[TASK STATEMENT] Reproduce exactly the lines below, from the first through the one containing "(553, 343) = (448, 345): yellow lemon -> none", and nothing more.
Segment Open
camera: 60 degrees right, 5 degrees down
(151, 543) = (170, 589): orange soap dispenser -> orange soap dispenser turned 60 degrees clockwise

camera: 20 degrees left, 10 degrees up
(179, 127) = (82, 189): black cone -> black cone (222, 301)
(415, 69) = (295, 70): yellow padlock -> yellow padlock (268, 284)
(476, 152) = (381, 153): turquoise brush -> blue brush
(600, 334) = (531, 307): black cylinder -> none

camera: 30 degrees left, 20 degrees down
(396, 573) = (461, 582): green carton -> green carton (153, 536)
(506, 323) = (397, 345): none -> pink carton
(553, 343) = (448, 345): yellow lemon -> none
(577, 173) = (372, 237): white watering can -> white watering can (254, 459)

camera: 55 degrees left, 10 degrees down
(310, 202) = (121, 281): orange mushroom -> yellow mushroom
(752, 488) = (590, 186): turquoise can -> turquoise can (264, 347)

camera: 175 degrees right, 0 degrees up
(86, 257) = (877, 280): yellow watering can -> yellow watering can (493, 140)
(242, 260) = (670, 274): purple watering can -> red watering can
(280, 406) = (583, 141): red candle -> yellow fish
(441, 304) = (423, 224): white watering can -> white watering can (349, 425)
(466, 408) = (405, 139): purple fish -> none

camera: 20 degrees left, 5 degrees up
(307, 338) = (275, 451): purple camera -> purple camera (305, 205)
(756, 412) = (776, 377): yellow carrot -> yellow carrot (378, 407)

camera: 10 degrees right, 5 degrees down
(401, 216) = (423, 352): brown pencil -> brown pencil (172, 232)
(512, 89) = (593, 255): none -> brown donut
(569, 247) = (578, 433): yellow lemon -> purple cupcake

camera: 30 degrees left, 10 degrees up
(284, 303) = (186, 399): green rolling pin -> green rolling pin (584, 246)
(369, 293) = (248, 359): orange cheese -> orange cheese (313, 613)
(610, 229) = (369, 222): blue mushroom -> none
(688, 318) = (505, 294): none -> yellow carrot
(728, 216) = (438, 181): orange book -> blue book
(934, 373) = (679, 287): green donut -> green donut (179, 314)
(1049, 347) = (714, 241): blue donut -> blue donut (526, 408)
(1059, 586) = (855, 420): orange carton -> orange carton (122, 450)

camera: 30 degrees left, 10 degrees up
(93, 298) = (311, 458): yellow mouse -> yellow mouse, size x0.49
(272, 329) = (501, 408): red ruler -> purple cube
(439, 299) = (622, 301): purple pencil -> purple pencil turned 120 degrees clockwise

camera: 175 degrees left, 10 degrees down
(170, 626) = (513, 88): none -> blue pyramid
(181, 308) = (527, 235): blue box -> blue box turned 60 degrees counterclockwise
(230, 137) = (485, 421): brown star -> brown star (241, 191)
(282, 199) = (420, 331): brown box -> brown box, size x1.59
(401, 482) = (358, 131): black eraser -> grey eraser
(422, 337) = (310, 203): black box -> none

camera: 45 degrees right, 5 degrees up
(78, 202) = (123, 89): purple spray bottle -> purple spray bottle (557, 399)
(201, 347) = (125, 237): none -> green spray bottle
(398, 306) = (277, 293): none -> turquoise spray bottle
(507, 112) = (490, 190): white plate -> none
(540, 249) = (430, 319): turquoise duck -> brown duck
Segment Closed
[YOUR SOLUTION]
camera: 60 degrees right, 5 degrees down
(151, 543) = (170, 589): orange soap dispenser -> orange soap dispenser turned 60 degrees clockwise

camera: 20 degrees left, 10 degrees up
(179, 127) = (82, 189): black cone -> black cone (222, 301)
(415, 69) = (295, 70): yellow padlock -> yellow padlock (268, 284)
(476, 152) = (381, 153): turquoise brush -> blue brush
(600, 334) = (531, 307): black cylinder -> none

camera: 30 degrees left, 20 degrees down
(396, 573) = (461, 582): green carton -> green carton (153, 536)
(506, 323) = (397, 345): none -> pink carton
(553, 343) = (448, 345): yellow lemon -> none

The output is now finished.